*DATA EXTRACTS*:

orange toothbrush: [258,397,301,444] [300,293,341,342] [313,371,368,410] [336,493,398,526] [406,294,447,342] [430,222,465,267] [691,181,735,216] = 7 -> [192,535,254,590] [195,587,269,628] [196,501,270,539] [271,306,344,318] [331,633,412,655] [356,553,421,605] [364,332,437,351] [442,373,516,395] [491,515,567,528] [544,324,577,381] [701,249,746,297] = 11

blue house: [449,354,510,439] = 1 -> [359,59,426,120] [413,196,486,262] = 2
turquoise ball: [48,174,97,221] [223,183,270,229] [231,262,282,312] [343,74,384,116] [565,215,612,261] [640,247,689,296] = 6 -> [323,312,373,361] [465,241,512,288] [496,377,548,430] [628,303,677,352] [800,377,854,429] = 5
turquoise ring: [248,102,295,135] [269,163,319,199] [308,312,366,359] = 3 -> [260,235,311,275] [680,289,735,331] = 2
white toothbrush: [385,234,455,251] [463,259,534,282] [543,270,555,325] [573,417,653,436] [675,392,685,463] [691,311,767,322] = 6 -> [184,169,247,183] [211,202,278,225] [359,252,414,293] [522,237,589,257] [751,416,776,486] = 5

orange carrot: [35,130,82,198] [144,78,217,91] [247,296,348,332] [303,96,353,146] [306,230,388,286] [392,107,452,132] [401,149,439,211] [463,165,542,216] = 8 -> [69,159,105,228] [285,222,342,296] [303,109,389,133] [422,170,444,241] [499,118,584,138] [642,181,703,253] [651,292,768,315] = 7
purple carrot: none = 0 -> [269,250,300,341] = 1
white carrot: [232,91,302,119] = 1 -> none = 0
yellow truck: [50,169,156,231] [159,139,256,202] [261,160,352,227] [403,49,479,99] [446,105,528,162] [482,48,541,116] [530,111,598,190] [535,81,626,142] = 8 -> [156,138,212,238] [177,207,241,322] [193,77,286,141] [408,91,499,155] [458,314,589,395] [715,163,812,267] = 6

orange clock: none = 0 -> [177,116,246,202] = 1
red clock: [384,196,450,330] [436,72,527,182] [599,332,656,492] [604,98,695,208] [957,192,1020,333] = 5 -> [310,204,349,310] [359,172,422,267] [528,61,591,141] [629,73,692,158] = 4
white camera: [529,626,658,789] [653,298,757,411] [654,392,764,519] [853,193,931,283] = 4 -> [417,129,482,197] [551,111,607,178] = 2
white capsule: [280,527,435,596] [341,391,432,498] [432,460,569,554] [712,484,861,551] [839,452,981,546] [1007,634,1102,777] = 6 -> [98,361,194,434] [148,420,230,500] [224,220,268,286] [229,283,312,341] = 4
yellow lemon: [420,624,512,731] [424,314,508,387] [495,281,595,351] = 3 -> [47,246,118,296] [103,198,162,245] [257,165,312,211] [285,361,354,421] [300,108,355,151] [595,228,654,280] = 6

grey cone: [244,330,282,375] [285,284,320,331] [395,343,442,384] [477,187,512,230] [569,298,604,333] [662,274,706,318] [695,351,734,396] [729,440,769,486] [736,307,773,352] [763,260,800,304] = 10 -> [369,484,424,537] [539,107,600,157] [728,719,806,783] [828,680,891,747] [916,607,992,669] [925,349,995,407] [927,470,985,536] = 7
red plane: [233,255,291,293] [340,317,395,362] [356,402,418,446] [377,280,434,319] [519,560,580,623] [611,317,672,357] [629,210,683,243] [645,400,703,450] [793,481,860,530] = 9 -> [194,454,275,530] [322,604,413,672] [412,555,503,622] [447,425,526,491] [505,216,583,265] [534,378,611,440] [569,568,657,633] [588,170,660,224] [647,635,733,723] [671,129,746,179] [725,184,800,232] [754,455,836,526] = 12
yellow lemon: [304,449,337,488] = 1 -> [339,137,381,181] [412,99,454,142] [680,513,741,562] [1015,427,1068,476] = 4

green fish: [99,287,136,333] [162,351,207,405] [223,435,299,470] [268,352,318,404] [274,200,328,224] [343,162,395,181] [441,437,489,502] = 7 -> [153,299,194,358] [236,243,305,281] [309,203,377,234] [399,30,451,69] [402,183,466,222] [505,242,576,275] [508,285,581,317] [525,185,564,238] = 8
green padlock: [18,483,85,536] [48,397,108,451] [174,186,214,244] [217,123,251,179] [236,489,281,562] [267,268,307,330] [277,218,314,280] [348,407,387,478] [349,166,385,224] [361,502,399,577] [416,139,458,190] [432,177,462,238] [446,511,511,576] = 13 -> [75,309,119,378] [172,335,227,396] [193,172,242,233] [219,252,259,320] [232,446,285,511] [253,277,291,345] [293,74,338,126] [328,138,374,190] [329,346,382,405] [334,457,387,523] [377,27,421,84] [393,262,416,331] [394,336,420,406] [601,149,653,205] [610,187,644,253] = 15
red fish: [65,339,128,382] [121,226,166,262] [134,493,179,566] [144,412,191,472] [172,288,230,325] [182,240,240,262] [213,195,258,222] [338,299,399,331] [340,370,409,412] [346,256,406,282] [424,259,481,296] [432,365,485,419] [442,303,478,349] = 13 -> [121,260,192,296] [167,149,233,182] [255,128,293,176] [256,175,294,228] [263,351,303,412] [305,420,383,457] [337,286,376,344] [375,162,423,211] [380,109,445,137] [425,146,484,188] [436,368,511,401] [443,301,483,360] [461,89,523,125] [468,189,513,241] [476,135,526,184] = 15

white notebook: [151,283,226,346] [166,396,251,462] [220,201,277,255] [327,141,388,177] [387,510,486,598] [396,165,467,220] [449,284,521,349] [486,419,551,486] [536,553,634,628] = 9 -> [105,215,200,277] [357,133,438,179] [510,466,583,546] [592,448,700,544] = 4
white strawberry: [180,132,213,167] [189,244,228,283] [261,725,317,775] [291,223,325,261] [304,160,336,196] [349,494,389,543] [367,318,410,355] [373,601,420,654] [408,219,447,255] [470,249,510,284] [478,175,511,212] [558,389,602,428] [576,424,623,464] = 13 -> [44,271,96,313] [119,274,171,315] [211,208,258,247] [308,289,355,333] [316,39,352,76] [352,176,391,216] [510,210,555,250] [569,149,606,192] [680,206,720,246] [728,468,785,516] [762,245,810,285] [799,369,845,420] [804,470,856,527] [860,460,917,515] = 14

*EXERCISE INSTRUCTIONS*:
The response must be an exact reproduction of all the entries.

*WRITTEN REPLY*:
orange toothbrush: [258,397,301,444] [300,293,341,342] [313,371,368,410] [336,493,398,526] [406,294,447,342] [430,222,465,267] [691,181,735,216] = 7 -> [192,535,254,590] [195,587,269,628] [196,501,270,539] [271,306,344,318] [331,633,412,655] [356,553,421,605] [364,332,437,351] [442,373,516,395] [491,515,567,528] [544,324,577,381] [701,249,746,297] = 11

blue house: [449,354,510,439] = 1 -> [359,59,426,120] [413,196,486,262] = 2
turquoise ball: [48,174,97,221] [223,183,270,229] [231,262,282,312] [343,74,384,116] [565,215,612,261] [640,247,689,296] = 6 -> [323,312,373,361] [465,241,512,288] [496,377,548,430] [628,303,677,352] [800,377,854,429] = 5
turquoise ring: [248,102,295,135] [269,163,319,199] [308,312,366,359] = 3 -> [260,235,311,275] [680,289,735,331] = 2
white toothbrush: [385,234,455,251] [463,259,534,282] [543,270,555,325] [573,417,653,436] [675,392,685,463] [691,311,767,322] = 6 -> [184,169,247,183] [211,202,278,225] [359,252,414,293] [522,237,589,257] [751,416,776,486] = 5

orange carrot: [35,130,82,198] [144,78,217,91] [247,296,348,332] [303,96,353,146] [306,230,388,286] [392,107,452,132] [401,149,439,211] [463,165,542,216] = 8 -> [69,159,105,228] [285,222,342,296] [303,109,389,133] [422,170,444,241] [499,118,584,138] [642,181,703,253] [651,292,768,315] = 7
purple carrot: none = 0 -> [269,250,300,341] = 1
white carrot: [232,91,302,119] = 1 -> none = 0
yellow truck: [50,169,156,231] [159,139,256,202] [261,160,352,227] [403,49,479,99] [446,105,528,162] [482,48,541,116] [530,111,598,190] [535,81,626,142] = 8 -> [156,138,212,238] [177,207,241,322] [193,77,286,141] [408,91,499,155] [458,314,589,395] [715,163,812,267] = 6

orange clock: none = 0 -> [177,116,246,202] = 1
red clock: [384,196,450,330] [436,72,527,182] [599,332,656,492] [604,98,695,208] [957,192,1020,333] = 5 -> [310,204,349,310] [359,172,422,267] [528,61,591,141] [629,73,692,158] = 4
white camera: [529,626,658,789] [653,298,757,411] [654,392,764,519] [853,193,931,283] = 4 -> [417,129,482,197] [551,111,607,178] = 2
white capsule: [280,527,435,596] [341,391,432,498] [432,460,569,554] [712,484,861,551] [839,452,981,546] [1007,634,1102,777] = 6 -> [98,361,194,434] [148,420,230,500] [224,220,268,286] [229,283,312,341] = 4
yellow lemon: [420,624,512,731] [424,314,508,387] [495,281,595,351] = 3 -> [47,246,118,296] [103,198,162,245] [257,165,312,211] [285,361,354,421] [300,108,355,151] [595,228,654,280] = 6

grey cone: [244,330,282,375] [285,284,320,331] [395,343,442,384] [477,187,512,230] [569,298,604,333] [662,274,706,318] [695,351,734,396] [729,440,769,486] [736,307,773,352] [763,260,800,304] = 10 -> [369,484,424,537] [539,107,600,157] [728,719,806,783] [828,680,891,747] [916,607,992,669] [925,349,995,407] [927,470,985,536] = 7
red plane: [233,255,291,293] [340,317,395,362] [356,402,418,446] [377,280,434,319] [519,560,580,623] [611,317,672,357] [629,210,683,243] [645,400,703,450] [793,481,860,530] = 9 -> [194,454,275,530] [322,604,413,672] [412,555,503,622] [447,425,526,491] [505,216,583,265] [534,378,611,440] [569,568,657,633] [588,170,660,224] [647,635,733,723] [671,129,746,179] [725,184,800,232] [754,455,836,526] = 12
yellow lemon: [304,449,337,488] = 1 -> [339,137,381,181] [412,99,454,142] [680,513,741,562] [1015,427,1068,476] = 4

green fish: [99,287,136,333] [162,351,207,405] [223,435,299,470] [268,352,318,404] [274,200,328,224] [343,162,395,181] [441,437,489,502] = 7 -> [153,299,194,358] [236,243,305,281] [309,203,377,234] [399,30,451,69] [402,183,466,222] [505,242,576,275] [508,285,581,317] [525,185,564,238] = 8
green padlock: [18,483,85,536] [48,397,108,451] [174,186,214,244] [217,123,251,179] [236,489,281,562] [267,268,307,330] [277,218,314,280] [348,407,387,478] [349,166,385,224] [361,502,399,577] [416,139,458,190] [432,177,462,238] [446,511,511,576] = 13 -> [75,309,119,378] [172,335,227,396] [193,172,242,233] [219,252,259,320] [232,446,285,511] [253,277,291,345] [293,74,338,126] [328,138,374,190] [329,346,382,405] [334,457,387,523] [377,27,421,84] [393,262,416,331] [394,336,420,406] [601,149,653,205] [610,187,644,253] = 15
red fish: [65,339,128,382] [121,226,166,262] [134,493,179,566] [144,412,191,472] [172,288,230,325] [182,240,240,262] [213,195,258,222] [338,299,399,331] [340,370,409,412] [346,256,406,282] [424,259,481,296] [432,365,485,419] [442,303,478,349] = 13 -> [121,260,192,296] [167,149,233,182] [255,128,293,176] [256,175,294,228] [263,351,303,412] [305,420,383,457] [337,286,376,344] [375,162,423,211] [380,109,445,137] [425,146,484,188] [436,368,511,401] [443,301,483,360] [461,89,523,125] [468,189,513,241] [476,135,526,184] = 15

white notebook: [151,283,226,346] [166,396,251,462] [220,201,277,255] [327,141,388,177] [387,510,486,598] [396,165,467,220] [449,284,521,349] [486,419,551,486] [536,553,634,628] = 9 -> [105,215,200,277] [357,133,438,179] [510,466,583,546] [592,448,700,544] = 4
white strawberry: [180,132,213,167] [189,244,228,283] [261,725,317,775] [291,223,325,261] [304,160,336,196] [349,494,389,543] [367,318,410,355] [373,601,420,654] [408,219,447,255] [470,249,510,284] [478,175,511,212] [558,389,602,428] [576,424,623,464] = 13 -> [44,271,96,313] [119,274,171,315] [211,208,258,247] [308,289,355,333] [316,39,352,76] [352,176,391,216] [510,210,555,250] [569,149,606,192] [680,206,720,246] [728,468,785,516] [762,245,810,285] [799,369,845,420] [804,470,856,527] [860,460,917,515] = 14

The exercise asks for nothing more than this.